— YOUR TASK —
Print verbatim the opening line of the material and every subsequent line through the one containing "colour | crimson".

==========

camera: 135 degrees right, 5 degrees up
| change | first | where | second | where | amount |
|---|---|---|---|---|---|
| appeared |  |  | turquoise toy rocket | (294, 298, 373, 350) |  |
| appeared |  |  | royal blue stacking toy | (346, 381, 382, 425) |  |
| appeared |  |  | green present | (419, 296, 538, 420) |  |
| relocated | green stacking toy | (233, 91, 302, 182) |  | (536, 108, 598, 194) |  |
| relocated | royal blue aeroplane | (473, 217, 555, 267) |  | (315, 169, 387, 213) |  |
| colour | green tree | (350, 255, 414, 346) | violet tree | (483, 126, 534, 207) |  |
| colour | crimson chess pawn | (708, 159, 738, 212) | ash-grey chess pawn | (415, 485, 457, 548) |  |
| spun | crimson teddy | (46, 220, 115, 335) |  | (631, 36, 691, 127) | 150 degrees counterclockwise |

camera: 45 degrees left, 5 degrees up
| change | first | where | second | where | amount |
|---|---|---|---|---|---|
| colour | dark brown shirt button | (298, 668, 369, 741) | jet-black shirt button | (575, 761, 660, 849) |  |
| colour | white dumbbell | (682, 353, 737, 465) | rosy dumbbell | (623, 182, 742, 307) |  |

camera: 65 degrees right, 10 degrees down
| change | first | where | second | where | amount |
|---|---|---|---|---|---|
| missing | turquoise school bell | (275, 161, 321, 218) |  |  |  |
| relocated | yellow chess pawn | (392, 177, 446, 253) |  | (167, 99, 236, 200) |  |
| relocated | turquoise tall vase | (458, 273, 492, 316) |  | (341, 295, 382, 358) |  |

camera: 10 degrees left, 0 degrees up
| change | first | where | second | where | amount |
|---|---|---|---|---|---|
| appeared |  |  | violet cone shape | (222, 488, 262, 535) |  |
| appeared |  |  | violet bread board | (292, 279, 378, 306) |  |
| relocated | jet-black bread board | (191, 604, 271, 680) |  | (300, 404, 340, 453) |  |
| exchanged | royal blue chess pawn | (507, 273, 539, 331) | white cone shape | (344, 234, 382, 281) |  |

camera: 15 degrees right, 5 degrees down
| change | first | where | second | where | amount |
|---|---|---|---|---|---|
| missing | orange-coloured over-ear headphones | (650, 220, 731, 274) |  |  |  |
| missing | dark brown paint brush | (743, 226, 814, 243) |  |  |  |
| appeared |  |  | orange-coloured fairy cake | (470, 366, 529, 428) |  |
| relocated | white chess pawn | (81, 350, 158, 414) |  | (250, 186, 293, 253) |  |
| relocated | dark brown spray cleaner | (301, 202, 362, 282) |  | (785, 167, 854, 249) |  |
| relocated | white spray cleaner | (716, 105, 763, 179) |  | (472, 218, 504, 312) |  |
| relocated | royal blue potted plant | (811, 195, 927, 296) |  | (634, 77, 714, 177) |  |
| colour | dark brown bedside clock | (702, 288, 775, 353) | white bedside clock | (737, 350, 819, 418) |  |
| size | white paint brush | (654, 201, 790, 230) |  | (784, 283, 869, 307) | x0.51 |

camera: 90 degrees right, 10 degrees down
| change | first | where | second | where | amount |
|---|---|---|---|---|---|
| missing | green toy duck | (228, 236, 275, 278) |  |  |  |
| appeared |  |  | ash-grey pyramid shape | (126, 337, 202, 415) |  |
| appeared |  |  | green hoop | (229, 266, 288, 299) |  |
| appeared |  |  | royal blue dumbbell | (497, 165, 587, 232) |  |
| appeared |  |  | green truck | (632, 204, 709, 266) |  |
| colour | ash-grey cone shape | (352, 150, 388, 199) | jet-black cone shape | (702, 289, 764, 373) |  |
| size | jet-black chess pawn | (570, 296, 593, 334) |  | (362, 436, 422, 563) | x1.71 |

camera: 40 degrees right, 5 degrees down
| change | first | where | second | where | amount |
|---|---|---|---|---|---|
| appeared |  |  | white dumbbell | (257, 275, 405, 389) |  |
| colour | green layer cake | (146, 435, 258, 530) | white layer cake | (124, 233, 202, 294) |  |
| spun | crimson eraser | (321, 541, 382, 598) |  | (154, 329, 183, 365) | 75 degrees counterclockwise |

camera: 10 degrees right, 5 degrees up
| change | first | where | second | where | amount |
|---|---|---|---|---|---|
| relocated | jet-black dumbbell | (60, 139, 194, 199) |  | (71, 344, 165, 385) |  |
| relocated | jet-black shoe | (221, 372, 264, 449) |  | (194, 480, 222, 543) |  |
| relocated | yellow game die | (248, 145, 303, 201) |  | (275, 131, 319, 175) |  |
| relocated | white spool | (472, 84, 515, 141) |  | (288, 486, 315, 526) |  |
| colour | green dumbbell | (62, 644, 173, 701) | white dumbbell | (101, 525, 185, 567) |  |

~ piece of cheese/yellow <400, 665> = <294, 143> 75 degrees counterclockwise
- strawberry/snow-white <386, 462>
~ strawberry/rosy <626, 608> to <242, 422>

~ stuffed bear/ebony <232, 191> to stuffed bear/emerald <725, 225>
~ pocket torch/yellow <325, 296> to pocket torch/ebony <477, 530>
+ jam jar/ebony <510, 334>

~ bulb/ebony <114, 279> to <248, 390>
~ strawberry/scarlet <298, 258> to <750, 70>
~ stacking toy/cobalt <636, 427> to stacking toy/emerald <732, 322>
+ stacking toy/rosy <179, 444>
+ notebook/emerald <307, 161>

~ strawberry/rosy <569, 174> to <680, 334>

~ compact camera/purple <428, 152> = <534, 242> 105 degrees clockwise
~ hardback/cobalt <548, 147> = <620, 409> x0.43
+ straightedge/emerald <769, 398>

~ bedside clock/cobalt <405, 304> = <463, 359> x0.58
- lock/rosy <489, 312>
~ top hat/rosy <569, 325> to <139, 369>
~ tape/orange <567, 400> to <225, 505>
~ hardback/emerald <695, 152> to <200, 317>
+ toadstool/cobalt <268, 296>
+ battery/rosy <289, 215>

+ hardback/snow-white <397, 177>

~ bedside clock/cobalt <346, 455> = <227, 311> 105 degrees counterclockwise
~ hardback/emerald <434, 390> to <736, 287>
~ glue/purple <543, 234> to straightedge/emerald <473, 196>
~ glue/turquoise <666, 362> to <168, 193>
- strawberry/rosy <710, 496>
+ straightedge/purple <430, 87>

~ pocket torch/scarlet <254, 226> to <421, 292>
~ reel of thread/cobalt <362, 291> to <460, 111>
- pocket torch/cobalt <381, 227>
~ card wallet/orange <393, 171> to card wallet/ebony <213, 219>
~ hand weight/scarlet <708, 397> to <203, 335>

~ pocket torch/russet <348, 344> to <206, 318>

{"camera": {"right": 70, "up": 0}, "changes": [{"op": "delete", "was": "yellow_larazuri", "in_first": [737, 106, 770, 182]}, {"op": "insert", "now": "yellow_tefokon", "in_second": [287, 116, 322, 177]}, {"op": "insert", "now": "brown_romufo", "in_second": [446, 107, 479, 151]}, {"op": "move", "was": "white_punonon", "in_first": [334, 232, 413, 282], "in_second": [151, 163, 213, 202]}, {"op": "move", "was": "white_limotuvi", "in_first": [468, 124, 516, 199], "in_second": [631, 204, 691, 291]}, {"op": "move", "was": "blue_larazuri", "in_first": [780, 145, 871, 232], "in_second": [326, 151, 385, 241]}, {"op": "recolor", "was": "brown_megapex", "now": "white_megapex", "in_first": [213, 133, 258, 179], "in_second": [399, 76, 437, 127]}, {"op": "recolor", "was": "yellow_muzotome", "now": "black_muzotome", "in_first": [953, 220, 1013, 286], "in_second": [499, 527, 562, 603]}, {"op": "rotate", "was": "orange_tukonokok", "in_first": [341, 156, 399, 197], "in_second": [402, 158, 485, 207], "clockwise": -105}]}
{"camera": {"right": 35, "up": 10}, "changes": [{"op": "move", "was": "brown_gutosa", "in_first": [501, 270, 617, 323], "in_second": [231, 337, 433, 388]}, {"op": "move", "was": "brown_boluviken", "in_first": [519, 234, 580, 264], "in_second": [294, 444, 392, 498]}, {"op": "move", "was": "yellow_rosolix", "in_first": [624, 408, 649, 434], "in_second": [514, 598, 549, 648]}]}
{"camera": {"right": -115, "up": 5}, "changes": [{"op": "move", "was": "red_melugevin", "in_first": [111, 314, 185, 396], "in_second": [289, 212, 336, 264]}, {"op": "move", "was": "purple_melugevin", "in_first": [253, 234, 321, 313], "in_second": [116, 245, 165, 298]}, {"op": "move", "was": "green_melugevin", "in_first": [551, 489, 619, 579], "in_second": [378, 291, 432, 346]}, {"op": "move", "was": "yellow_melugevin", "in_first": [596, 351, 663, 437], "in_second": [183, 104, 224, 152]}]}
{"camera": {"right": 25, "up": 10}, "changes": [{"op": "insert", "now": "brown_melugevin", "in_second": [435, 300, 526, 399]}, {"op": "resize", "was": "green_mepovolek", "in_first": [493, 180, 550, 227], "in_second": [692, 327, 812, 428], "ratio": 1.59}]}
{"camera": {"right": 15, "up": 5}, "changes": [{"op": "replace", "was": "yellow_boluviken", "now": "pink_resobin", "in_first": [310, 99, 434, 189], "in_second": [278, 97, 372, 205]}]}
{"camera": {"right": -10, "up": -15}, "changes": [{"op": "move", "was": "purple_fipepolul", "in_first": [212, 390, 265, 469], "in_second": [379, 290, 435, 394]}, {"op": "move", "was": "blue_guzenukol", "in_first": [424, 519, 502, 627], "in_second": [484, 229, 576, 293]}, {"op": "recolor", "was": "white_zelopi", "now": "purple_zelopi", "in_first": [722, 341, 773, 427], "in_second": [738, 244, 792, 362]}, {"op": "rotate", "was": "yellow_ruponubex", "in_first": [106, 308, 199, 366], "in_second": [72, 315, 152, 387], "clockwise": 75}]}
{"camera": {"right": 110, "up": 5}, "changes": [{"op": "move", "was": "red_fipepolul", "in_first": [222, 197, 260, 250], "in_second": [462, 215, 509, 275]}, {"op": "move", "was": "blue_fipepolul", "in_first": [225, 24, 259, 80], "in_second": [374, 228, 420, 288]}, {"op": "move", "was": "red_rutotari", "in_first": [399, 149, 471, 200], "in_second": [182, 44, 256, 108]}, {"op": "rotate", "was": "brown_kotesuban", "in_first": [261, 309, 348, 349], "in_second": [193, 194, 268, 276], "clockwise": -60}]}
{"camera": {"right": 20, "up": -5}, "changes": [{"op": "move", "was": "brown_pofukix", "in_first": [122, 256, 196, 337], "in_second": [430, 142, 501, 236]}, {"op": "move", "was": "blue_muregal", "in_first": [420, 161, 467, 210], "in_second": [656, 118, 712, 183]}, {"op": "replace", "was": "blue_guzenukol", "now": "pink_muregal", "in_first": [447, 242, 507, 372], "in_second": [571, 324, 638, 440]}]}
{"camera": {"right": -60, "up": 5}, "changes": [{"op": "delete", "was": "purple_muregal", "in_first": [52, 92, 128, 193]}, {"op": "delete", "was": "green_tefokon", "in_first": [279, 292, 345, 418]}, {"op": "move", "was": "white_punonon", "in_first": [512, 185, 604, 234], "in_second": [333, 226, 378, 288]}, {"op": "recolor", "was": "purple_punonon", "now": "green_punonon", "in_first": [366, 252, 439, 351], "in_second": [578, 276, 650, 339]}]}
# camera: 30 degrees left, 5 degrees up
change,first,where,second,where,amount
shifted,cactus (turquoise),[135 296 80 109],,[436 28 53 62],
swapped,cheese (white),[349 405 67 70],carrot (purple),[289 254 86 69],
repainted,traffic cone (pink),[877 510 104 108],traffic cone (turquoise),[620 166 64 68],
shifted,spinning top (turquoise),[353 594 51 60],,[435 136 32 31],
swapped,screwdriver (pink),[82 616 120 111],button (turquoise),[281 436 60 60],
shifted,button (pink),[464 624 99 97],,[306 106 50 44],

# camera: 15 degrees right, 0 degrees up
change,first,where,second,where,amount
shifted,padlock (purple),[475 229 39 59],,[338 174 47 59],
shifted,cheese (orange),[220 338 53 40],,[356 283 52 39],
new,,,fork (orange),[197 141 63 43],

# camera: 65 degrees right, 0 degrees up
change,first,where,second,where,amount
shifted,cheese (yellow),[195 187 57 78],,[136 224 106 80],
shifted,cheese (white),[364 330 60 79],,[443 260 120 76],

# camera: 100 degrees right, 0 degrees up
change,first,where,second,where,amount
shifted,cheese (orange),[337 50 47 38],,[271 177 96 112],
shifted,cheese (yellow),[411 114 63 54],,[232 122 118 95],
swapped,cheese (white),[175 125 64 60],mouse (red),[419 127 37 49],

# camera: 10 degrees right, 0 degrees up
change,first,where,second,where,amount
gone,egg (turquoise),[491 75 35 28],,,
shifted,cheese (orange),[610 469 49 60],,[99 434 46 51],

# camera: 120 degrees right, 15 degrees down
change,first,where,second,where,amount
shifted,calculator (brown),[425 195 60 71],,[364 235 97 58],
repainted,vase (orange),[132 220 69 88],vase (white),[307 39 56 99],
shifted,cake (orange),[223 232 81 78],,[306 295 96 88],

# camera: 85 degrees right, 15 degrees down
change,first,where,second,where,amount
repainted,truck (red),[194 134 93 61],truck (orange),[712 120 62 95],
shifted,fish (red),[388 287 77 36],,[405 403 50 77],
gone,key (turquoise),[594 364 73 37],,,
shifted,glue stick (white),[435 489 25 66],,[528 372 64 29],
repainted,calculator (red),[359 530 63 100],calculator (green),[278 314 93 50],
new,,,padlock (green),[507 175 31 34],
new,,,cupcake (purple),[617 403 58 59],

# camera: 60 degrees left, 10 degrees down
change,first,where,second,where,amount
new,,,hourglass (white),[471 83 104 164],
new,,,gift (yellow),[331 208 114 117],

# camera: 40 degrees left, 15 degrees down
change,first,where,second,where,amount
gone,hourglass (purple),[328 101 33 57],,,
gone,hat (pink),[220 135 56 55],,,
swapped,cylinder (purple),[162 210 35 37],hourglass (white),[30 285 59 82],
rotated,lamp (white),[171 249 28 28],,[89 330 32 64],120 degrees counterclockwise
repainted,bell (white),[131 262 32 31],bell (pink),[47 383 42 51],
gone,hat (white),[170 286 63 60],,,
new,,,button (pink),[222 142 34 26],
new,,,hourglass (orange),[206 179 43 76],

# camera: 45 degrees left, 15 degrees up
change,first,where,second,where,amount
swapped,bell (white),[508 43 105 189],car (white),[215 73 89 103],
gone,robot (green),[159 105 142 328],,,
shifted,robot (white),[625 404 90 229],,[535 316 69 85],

==========

— COMPLETED EXERCISE —
camera: 135 degrees right, 5 degrees up
| change | first | where | second | where | amount |
|---|---|---|---|---|---|
| appeared |  |  | turquoise toy rocket | (294, 298, 373, 350) |  |
| appeared |  |  | royal blue stacking toy | (346, 381, 382, 425) |  |
| appeared |  |  | green present | (419, 296, 538, 420) |  |
| relocated | green stacking toy | (233, 91, 302, 182) |  | (536, 108, 598, 194) |  |
| relocated | royal blue aeroplane | (473, 217, 555, 267) |  | (315, 169, 387, 213) |  |
| colour | green tree | (350, 255, 414, 346) | violet tree | (483, 126, 534, 207) |  |
| colour | crimson chess pawn | (708, 159, 738, 212) | ash-grey chess pawn | (415, 485, 457, 548) |  |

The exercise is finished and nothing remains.